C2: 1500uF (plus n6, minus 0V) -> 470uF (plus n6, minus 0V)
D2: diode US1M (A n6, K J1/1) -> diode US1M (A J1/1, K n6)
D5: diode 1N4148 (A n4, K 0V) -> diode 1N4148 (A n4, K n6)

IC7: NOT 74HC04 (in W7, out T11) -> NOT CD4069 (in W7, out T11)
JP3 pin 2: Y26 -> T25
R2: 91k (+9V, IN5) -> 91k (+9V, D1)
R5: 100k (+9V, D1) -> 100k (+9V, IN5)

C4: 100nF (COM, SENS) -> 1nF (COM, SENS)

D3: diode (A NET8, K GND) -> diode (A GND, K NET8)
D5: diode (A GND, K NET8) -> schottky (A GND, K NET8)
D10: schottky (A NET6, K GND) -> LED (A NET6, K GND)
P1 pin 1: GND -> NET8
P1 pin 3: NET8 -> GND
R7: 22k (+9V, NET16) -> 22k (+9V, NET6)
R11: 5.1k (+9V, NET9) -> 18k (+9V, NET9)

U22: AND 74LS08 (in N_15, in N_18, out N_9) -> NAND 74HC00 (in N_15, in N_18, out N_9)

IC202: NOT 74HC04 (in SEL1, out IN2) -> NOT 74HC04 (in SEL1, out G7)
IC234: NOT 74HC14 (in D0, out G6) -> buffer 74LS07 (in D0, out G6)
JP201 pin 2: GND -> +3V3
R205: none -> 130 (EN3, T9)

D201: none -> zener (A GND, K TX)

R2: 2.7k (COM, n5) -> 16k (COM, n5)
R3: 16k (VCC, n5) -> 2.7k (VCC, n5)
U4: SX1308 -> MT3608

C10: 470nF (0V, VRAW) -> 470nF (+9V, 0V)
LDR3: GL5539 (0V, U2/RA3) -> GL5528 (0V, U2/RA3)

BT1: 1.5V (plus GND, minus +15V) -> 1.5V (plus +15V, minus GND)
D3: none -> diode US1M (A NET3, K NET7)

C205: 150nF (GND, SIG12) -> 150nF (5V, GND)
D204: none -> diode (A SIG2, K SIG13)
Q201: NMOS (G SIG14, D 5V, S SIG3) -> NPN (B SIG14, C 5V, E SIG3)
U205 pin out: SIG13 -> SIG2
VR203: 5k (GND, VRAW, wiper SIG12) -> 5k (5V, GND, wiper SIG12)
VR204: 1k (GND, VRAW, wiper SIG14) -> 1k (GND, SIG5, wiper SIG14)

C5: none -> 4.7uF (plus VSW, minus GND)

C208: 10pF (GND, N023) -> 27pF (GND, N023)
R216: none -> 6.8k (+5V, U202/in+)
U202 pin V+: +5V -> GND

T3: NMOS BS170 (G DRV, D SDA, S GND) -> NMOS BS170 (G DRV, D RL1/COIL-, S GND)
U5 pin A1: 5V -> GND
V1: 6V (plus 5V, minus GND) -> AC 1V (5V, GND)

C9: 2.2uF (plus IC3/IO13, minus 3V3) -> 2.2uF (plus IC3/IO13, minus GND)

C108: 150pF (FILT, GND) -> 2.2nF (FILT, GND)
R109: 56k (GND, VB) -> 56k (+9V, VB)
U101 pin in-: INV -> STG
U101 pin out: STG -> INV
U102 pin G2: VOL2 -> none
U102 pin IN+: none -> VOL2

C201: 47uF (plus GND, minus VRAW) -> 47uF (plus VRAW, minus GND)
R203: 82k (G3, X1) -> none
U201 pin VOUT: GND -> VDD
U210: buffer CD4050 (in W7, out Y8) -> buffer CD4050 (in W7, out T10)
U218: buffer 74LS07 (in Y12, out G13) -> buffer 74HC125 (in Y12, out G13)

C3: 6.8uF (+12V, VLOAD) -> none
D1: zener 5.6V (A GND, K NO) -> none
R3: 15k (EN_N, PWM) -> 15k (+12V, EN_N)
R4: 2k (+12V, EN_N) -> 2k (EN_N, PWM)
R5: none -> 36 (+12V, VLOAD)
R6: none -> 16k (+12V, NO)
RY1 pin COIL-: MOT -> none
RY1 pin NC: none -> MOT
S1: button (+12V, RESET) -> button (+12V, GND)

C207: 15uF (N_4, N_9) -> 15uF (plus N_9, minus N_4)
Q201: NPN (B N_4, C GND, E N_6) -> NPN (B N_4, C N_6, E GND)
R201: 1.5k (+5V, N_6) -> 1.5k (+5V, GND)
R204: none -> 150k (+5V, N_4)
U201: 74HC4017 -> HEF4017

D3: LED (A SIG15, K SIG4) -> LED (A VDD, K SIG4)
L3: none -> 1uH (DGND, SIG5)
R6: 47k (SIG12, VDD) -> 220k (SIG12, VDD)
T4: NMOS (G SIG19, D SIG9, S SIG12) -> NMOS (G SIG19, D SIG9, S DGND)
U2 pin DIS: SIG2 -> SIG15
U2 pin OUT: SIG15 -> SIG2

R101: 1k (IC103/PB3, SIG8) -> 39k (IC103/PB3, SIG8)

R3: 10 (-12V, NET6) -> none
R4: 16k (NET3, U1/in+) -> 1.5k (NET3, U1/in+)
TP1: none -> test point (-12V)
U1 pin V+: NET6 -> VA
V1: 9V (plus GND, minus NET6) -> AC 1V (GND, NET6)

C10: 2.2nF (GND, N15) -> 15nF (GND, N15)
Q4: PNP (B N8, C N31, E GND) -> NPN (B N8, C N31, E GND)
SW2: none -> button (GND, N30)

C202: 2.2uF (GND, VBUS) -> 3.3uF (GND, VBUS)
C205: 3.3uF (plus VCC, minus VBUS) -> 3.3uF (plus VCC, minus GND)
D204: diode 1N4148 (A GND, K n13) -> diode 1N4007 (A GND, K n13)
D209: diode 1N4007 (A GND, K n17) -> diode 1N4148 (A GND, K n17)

- _Instructions to follow_: Each line of the data that includes "COIL" should be copied.

- _Result for this task_:
T3: NMOS BS170 (G DRV, D SDA, S GND) -> NMOS BS170 (G DRV, D RL1/COIL-, S GND)
RY1 pin COIL-: MOT -> none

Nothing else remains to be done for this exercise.